BEGIN

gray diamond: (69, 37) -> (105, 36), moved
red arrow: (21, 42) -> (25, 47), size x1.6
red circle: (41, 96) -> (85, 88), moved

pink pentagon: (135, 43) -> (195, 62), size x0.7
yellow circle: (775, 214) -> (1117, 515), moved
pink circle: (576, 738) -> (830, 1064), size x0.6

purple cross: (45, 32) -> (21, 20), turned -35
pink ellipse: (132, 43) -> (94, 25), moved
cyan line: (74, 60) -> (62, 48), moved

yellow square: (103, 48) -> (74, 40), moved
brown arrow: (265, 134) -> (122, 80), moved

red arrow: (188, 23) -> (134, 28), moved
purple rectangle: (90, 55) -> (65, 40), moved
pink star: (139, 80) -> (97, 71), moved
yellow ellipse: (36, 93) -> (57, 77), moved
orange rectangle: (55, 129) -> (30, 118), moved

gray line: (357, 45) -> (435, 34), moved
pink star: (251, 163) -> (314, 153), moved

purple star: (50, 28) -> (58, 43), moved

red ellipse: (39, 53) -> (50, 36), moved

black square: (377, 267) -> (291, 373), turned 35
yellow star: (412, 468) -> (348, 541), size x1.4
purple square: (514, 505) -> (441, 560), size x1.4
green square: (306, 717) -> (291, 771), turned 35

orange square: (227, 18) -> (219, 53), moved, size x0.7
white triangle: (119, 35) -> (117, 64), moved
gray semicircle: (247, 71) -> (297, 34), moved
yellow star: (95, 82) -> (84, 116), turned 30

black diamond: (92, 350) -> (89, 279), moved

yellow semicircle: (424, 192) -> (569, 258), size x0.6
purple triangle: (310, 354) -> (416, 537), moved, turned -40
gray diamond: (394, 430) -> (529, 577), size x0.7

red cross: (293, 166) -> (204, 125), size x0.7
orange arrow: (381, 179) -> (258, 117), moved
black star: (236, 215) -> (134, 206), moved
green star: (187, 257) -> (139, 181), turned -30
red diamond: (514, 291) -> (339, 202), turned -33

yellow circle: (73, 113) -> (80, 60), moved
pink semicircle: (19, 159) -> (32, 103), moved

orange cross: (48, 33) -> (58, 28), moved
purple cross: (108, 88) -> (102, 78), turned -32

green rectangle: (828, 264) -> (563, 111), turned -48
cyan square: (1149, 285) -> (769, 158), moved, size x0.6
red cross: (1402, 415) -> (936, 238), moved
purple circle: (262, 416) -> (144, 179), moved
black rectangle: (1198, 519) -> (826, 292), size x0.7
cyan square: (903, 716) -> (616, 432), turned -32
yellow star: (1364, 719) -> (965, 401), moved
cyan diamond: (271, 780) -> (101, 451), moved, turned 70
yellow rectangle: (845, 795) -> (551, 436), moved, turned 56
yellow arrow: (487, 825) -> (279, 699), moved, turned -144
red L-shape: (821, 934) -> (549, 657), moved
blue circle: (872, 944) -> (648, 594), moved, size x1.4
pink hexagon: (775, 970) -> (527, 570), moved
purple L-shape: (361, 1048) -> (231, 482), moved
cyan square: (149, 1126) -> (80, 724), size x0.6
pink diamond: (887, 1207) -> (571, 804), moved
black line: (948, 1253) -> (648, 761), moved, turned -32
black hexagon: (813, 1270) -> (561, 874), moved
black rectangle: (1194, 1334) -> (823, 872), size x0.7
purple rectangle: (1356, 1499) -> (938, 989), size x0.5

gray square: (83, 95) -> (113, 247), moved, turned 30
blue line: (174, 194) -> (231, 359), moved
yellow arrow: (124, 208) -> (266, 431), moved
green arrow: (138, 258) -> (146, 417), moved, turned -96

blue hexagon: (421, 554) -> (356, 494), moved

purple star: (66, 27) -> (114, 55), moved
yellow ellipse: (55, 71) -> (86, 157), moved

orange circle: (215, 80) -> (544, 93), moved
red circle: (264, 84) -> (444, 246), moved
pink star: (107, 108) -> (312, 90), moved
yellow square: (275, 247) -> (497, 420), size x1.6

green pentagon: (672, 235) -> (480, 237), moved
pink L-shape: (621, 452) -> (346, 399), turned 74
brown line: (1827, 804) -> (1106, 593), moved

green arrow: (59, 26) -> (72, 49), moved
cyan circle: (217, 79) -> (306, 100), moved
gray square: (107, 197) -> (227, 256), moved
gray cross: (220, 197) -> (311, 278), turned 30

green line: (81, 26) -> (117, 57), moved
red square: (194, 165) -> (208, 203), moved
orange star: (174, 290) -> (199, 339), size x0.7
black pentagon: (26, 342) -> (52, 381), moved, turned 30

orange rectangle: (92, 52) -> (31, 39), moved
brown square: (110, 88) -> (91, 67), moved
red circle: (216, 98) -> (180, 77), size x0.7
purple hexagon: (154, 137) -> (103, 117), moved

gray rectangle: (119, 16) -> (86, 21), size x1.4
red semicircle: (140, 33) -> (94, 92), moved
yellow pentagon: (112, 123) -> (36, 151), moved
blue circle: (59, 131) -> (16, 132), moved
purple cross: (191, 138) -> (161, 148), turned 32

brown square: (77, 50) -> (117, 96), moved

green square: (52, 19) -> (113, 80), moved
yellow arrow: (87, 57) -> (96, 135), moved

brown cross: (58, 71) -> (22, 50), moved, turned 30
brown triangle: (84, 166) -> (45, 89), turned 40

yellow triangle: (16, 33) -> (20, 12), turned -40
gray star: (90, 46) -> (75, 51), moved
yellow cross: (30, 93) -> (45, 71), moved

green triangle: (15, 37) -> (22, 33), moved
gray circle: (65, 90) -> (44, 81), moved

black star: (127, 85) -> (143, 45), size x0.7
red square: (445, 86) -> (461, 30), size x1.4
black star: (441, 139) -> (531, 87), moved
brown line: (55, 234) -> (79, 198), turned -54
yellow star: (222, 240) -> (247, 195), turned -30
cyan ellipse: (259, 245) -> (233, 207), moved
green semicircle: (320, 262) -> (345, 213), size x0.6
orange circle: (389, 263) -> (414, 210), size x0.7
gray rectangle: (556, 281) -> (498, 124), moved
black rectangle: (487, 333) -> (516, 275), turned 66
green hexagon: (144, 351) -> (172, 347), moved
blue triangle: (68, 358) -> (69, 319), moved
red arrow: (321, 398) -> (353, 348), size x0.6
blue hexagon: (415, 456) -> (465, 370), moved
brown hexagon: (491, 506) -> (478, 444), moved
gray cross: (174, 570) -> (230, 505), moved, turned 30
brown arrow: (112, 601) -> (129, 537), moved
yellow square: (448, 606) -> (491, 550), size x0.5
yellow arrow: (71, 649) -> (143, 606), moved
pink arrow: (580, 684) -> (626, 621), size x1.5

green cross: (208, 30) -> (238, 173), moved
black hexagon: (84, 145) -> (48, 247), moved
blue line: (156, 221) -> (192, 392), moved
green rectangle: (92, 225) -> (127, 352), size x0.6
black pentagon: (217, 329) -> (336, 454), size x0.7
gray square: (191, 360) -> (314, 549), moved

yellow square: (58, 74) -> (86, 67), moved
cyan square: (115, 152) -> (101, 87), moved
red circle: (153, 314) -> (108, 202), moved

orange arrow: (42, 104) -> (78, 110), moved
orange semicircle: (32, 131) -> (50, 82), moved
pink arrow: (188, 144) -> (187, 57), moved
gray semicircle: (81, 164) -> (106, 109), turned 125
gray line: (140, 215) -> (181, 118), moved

END

### What to produce
Copy out only the lines above from the one with "yellow star: (222, 240)" to the one with "yellow square: (448, 606)", inclusive, exactly as they stand.

### Exercise response
yellow star: (222, 240) -> (247, 195), turned -30
cyan ellipse: (259, 245) -> (233, 207), moved
green semicircle: (320, 262) -> (345, 213), size x0.6
orange circle: (389, 263) -> (414, 210), size x0.7
gray rectangle: (556, 281) -> (498, 124), moved
black rectangle: (487, 333) -> (516, 275), turned 66
green hexagon: (144, 351) -> (172, 347), moved
blue triangle: (68, 358) -> (69, 319), moved
red arrow: (321, 398) -> (353, 348), size x0.6
blue hexagon: (415, 456) -> (465, 370), moved
brown hexagon: (491, 506) -> (478, 444), moved
gray cross: (174, 570) -> (230, 505), moved, turned 30
brown arrow: (112, 601) -> (129, 537), moved
yellow square: (448, 606) -> (491, 550), size x0.5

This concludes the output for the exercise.